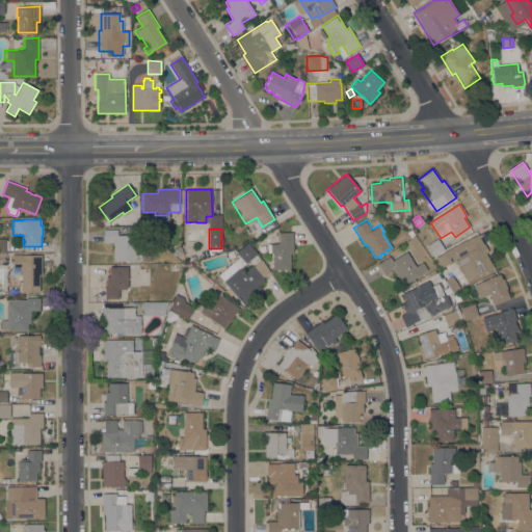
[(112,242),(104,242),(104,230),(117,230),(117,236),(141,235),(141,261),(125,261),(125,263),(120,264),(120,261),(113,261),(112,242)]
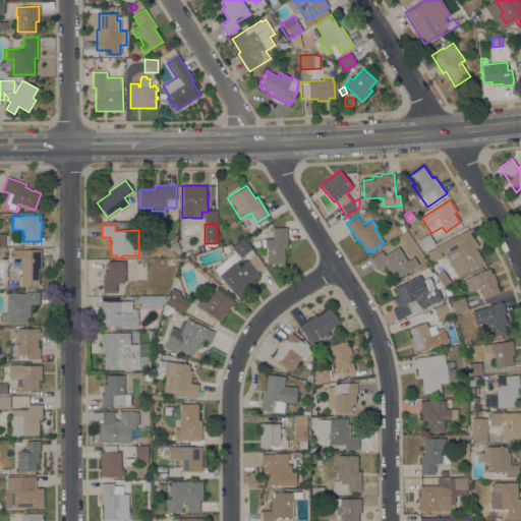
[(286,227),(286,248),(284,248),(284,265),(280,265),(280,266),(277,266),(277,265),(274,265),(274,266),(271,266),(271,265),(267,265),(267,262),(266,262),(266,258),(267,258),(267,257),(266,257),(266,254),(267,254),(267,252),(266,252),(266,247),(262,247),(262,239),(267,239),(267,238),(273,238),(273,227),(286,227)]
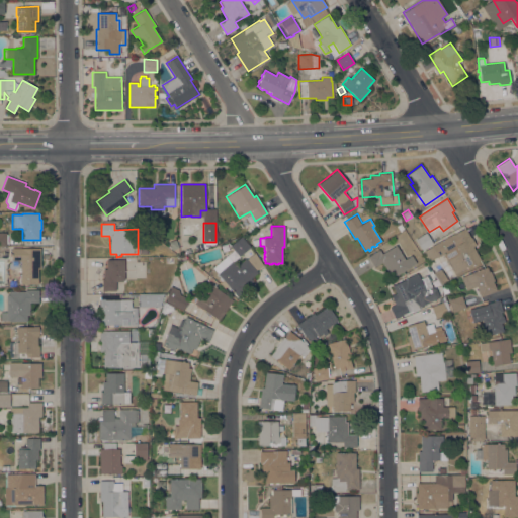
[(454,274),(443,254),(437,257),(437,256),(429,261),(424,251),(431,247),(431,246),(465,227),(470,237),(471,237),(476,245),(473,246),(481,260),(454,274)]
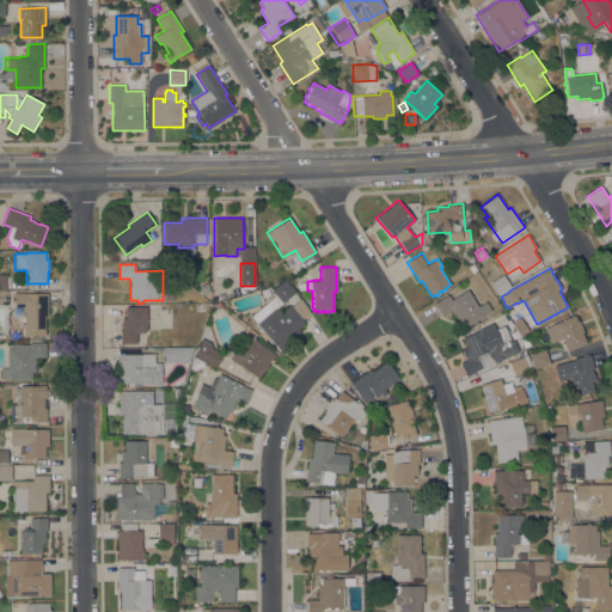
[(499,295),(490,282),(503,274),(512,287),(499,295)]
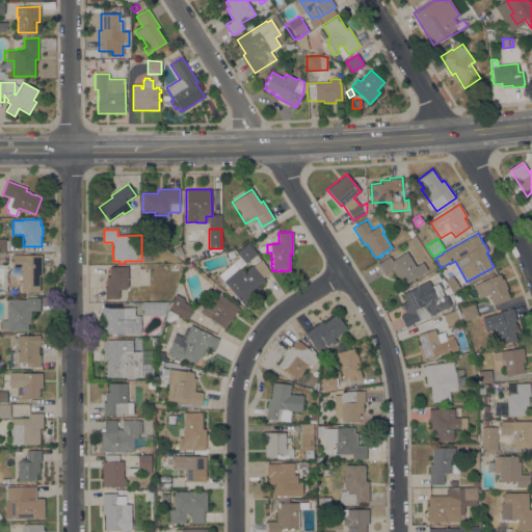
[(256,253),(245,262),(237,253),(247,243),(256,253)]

**TO-DO ITEM**
The expected answer is the listing above, duplicated exactly, with its pictures removed.

**SOLUTION**
[(112,242),(104,242),(104,230),(117,230),(117,236),(141,235),(141,261),(125,261),(125,263),(120,264),(120,261),(113,261),(112,242)]
[(286,227),(286,248),(284,248),(284,265),(280,265),(280,266),(277,266),(277,265),(274,265),(274,266),(271,266),(271,265),(267,265),(267,262),(266,262),(266,258),(267,258),(267,257),(266,257),(266,254),(267,254),(267,252),(266,252),(266,247),(262,247),(262,239),(267,239),(267,238),(273,238),(273,227),(286,227)]
[(454,274),(443,254),(437,257),(437,256),(429,261),(424,251),(431,247),(431,246),(465,227),(470,237),(471,237),(476,245),(473,246),(481,260),(454,274)]
[(499,295),(490,282),(503,274),(512,287),(499,295)]
[(256,253),(245,262),(237,253),(247,243),(256,253)]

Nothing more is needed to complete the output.